▸ **STORED DATA**
══════════════════════════════

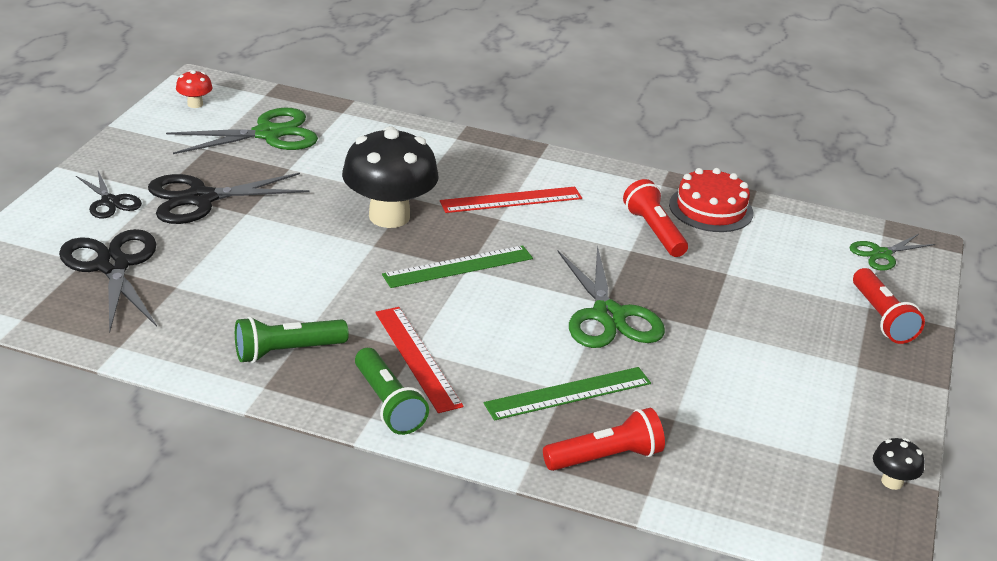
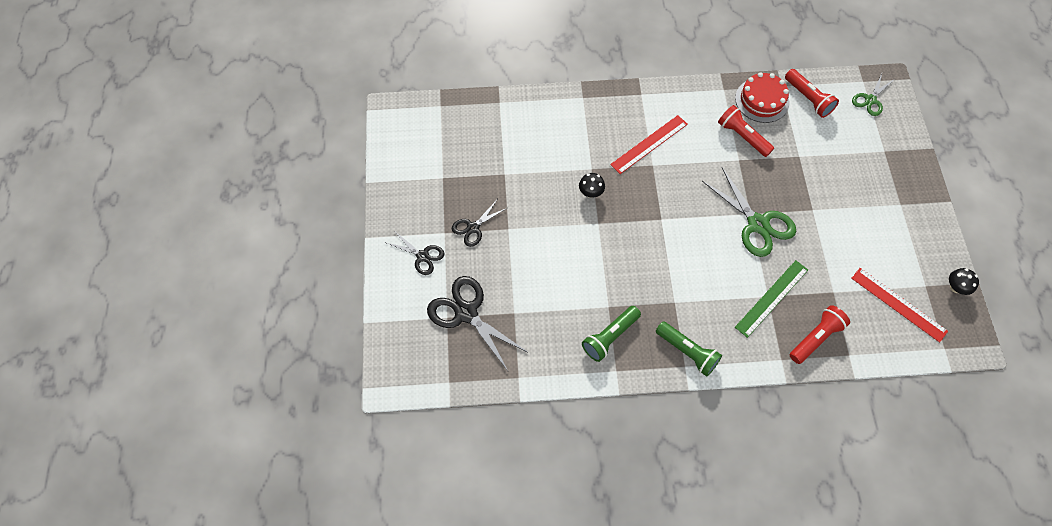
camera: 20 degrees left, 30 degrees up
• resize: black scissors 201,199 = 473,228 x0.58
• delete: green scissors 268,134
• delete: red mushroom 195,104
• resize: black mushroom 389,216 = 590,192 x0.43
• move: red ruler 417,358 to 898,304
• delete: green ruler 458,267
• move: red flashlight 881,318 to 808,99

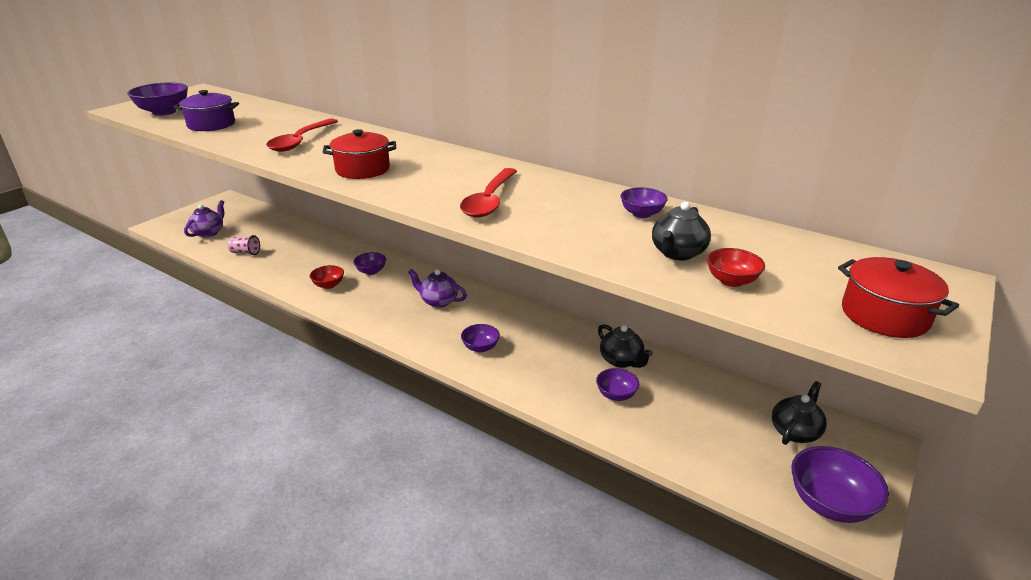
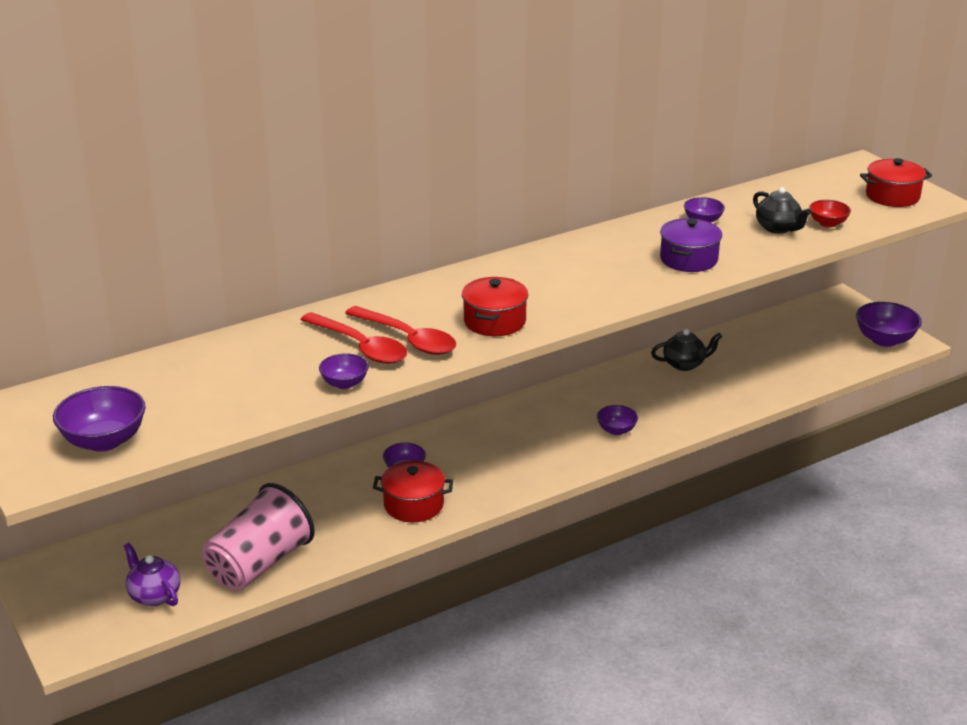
camera: 65 degrees left, 0 degrees up
• move: purple pot 211,124 to 688,259
• resize: pink cup 245,252 = 259,564 x2.43
• replace: red bowl 328,285 to red pot 413,505
• delete: purple teapot 438,301
• move: red spoon 489,200 to 407,339
• move: purple bowl 616,395 to 344,383
• delete: black teapot 795,431

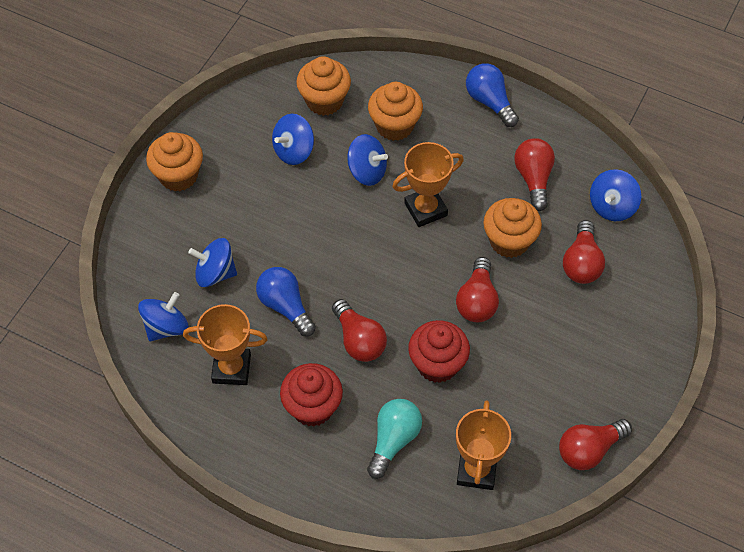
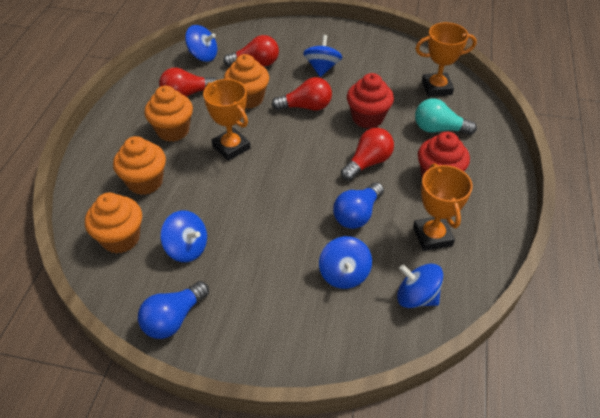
camera: 105 degrees left, 10 degrees down
• move: orange cupcake 178,176 to 173,131
• move: blue spinning top 367,171 to 322,68
• move: blue light bulb 489,102 to 173,319
• delete: red light bulb 589,450

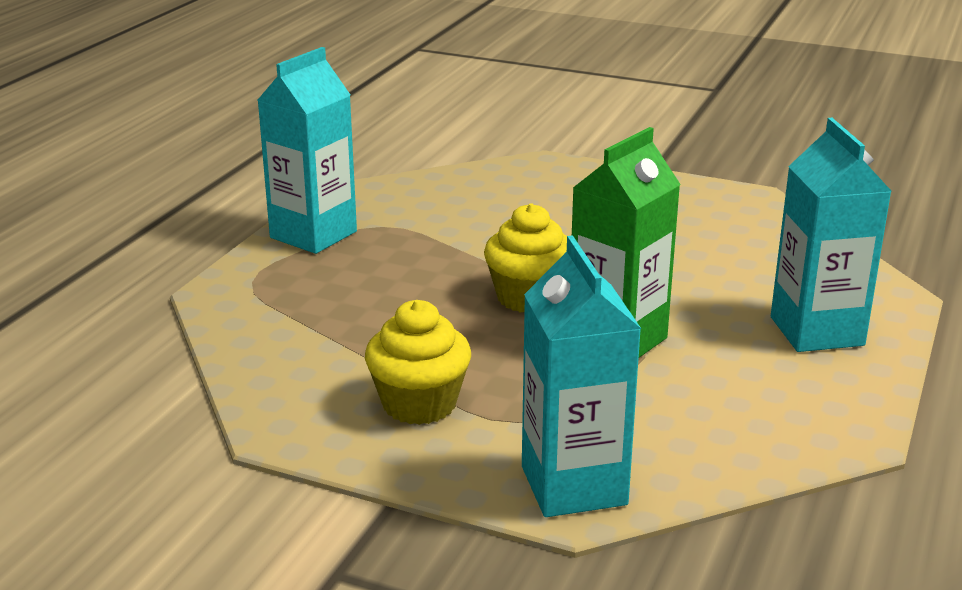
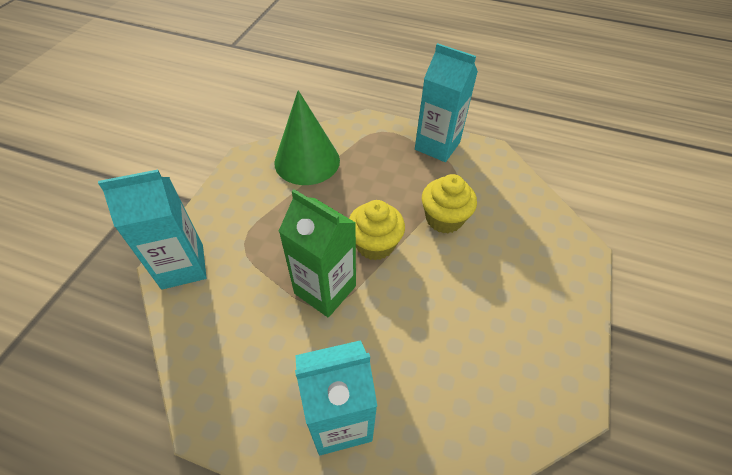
camera: 85 degrees right, 25 degrees up
• move: yellow cupcake 419,404 to 444,219
• insert: green cone 307,161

══════════════════════════════

Only the lines from the one with "camera: 65 degrees left, 0 degrees up" through the last line of the records above are wanted, copied exactly and with pictures omitted.

▸ **RESPONSE TO THE EXERCISE**
camera: 65 degrees left, 0 degrees up
• move: purple pot 211,124 to 688,259
• resize: pink cup 245,252 = 259,564 x2.43
• replace: red bowl 328,285 to red pot 413,505
• delete: purple teapot 438,301
• move: red spoon 489,200 to 407,339
• move: purple bowl 616,395 to 344,383
• delete: black teapot 795,431

camera: 105 degrees left, 10 degrees down
• move: orange cupcake 178,176 to 173,131
• move: blue spinning top 367,171 to 322,68
• move: blue light bulb 489,102 to 173,319
• delete: red light bulb 589,450

camera: 85 degrees right, 25 degrees up
• move: yellow cupcake 419,404 to 444,219
• insert: green cone 307,161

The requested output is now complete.